Items from a dataset:
= Beginning of Section =
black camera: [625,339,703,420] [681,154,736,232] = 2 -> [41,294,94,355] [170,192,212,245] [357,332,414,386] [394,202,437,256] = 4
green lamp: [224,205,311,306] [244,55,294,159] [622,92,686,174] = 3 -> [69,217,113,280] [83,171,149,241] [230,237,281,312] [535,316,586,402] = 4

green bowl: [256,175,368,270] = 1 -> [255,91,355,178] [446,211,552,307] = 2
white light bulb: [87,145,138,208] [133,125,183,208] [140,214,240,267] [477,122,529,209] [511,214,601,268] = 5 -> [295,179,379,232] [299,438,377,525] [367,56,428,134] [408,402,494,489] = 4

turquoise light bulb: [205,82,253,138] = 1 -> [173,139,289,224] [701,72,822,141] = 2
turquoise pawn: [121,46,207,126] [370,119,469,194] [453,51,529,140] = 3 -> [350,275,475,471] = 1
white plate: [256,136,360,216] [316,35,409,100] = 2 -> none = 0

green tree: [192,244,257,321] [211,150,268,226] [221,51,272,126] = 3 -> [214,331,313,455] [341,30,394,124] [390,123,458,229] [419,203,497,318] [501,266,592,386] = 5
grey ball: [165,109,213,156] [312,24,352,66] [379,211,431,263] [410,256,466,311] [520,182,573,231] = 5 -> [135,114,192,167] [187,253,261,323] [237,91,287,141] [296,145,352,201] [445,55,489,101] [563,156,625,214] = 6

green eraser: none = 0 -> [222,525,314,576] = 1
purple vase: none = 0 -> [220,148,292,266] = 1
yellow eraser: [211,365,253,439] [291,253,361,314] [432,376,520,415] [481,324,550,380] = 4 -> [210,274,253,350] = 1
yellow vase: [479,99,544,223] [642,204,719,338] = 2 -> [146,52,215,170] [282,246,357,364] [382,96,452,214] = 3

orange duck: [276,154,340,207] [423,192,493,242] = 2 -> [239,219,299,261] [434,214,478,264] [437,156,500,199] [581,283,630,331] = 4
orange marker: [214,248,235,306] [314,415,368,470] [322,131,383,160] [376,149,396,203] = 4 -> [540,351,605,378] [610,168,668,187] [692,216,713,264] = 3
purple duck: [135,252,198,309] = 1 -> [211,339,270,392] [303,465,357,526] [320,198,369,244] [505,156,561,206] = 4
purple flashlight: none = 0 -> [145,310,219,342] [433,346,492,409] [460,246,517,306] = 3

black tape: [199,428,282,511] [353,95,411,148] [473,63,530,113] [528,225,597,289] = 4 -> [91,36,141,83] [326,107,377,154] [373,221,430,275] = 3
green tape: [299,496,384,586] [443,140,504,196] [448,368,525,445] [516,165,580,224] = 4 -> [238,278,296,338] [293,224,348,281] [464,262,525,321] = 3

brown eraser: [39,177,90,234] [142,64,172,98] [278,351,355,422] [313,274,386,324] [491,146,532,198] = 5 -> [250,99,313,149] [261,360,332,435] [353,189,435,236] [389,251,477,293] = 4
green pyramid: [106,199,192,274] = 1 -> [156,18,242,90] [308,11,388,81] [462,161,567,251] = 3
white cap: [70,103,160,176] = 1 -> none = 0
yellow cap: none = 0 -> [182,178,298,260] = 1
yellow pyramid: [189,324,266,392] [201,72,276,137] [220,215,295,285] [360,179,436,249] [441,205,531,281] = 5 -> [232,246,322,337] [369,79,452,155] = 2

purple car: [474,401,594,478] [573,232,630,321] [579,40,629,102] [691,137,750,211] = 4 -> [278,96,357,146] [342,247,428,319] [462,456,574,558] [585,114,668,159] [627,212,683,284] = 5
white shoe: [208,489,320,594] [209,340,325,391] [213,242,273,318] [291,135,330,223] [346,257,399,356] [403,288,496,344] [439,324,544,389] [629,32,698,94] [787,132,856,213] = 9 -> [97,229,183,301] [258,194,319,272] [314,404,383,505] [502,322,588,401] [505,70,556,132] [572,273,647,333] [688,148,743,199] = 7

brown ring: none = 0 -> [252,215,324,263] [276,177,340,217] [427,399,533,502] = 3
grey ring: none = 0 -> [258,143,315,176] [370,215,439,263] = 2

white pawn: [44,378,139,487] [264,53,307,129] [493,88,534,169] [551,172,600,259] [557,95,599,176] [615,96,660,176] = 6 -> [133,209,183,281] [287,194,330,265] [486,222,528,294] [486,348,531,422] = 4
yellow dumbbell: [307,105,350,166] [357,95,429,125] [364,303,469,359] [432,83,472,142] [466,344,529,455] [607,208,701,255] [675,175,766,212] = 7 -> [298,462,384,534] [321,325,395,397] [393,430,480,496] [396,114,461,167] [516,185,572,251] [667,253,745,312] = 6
= End of Section =
Required action
When a line in the data contains the string "bulb", copy that line.

Reply
white light bulb: [87,145,138,208] [133,125,183,208] [140,214,240,267] [477,122,529,209] [511,214,601,268] = 5 -> [295,179,379,232] [299,438,377,525] [367,56,428,134] [408,402,494,489] = 4
turquoise light bulb: [205,82,253,138] = 1 -> [173,139,289,224] [701,72,822,141] = 2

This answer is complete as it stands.